# [WHAT THE EXERCISE ASKS]
Your answer should be a single number: the count of lines in the listing that contain "hexagon".

# [MATERIAL TO PROCESS]
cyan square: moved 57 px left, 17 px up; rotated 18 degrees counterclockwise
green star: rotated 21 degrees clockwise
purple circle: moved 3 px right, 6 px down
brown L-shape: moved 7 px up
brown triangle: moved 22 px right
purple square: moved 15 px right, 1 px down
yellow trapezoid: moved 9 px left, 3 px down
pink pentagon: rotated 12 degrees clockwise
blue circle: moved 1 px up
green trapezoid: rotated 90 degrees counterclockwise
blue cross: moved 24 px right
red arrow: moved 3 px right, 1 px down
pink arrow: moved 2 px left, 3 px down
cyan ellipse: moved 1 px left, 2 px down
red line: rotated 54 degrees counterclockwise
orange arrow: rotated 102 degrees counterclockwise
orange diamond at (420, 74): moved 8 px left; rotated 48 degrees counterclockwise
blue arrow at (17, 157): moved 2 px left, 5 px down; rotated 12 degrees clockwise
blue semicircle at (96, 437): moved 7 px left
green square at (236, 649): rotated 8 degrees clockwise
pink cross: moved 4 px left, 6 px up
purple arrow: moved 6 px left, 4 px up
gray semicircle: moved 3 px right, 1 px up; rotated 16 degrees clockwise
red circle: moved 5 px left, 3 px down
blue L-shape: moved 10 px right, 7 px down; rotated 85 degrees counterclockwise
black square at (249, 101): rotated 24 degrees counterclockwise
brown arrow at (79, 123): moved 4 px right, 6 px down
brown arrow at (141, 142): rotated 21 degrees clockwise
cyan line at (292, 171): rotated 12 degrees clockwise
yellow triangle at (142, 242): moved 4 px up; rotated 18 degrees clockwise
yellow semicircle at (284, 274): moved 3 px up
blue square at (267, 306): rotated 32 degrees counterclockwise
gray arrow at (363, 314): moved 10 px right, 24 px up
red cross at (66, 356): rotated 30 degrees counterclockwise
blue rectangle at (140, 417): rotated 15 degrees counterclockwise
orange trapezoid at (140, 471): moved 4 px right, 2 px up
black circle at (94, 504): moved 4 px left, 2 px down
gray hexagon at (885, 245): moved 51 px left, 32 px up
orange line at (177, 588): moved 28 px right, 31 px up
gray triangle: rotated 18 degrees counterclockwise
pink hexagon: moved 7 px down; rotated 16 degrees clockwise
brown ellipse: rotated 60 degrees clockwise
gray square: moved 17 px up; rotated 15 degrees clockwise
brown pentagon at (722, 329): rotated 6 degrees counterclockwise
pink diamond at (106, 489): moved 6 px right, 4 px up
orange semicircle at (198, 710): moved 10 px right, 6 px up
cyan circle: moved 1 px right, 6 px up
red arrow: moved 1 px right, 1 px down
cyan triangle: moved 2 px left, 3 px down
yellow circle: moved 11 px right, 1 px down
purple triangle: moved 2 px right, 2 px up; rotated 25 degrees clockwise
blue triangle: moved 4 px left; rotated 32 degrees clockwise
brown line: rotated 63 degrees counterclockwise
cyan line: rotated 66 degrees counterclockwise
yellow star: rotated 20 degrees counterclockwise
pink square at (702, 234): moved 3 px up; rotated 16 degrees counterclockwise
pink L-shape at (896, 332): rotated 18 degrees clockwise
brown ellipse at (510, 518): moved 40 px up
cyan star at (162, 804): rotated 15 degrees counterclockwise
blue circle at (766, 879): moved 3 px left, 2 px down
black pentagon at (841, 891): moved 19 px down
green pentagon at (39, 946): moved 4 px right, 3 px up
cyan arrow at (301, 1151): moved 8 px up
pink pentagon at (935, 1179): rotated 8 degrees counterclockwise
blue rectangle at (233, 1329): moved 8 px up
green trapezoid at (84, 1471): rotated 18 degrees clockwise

# [TASK RESULT]
2